From the entries that follow, gather each line holding the word "none".

[Recorded data]:
☆ ☆ ☆ ☆ ☆

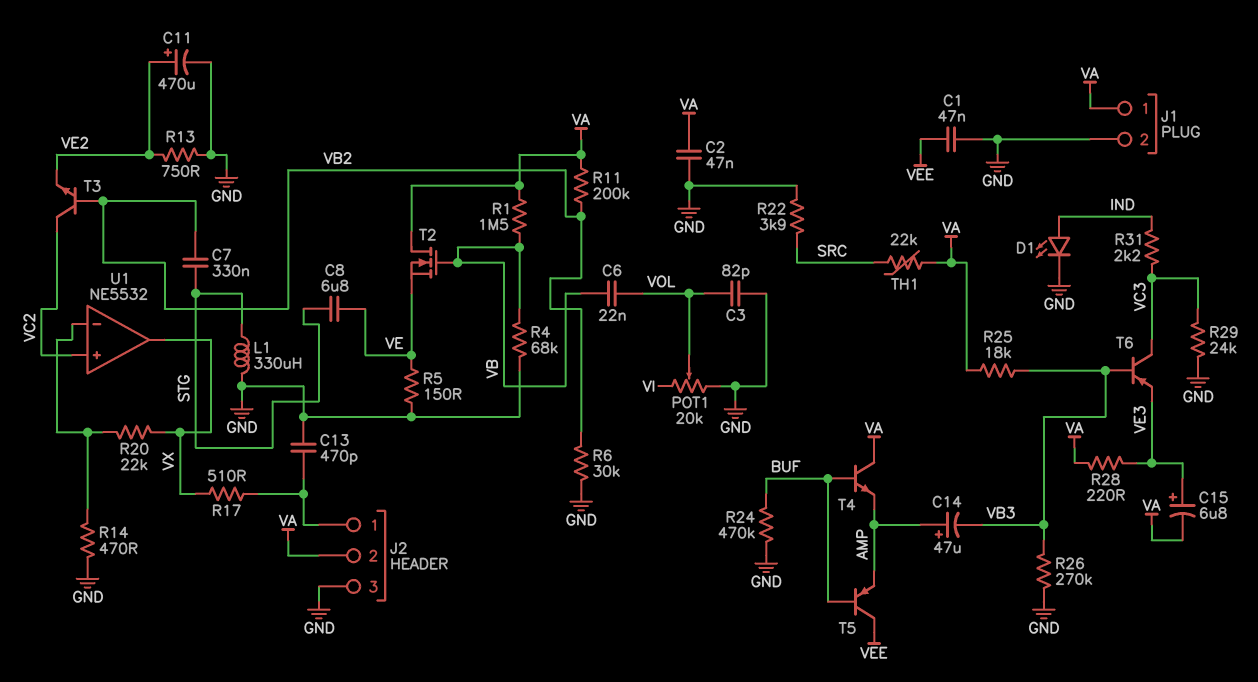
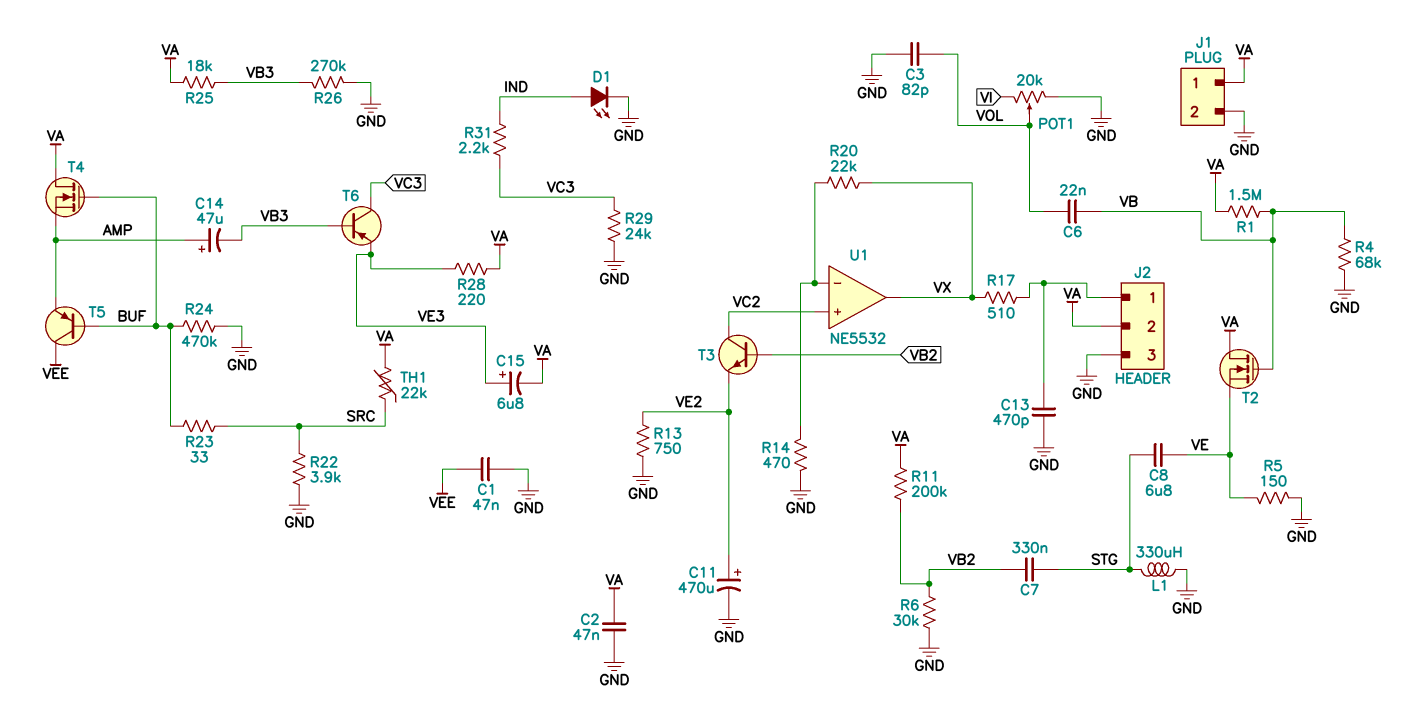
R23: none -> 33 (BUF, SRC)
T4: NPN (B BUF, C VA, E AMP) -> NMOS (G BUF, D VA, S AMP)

☆ ☆ ☆ ☆ ☆

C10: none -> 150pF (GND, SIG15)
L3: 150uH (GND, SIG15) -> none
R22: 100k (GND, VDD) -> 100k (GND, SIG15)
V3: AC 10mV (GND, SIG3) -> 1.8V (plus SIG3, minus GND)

☆ ☆ ☆ ☆ ☆

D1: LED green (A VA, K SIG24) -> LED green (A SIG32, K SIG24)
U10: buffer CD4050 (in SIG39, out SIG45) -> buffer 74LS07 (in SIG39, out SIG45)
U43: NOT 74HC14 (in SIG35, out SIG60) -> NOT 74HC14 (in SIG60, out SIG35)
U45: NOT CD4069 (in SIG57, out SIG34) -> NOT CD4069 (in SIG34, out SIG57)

☆ ☆ ☆ ☆ ☆

[Result of this task]:
R23: none -> 33 (BUF, SRC)
C10: none -> 150pF (GND, SIG15)
L3: 150uH (GND, SIG15) -> none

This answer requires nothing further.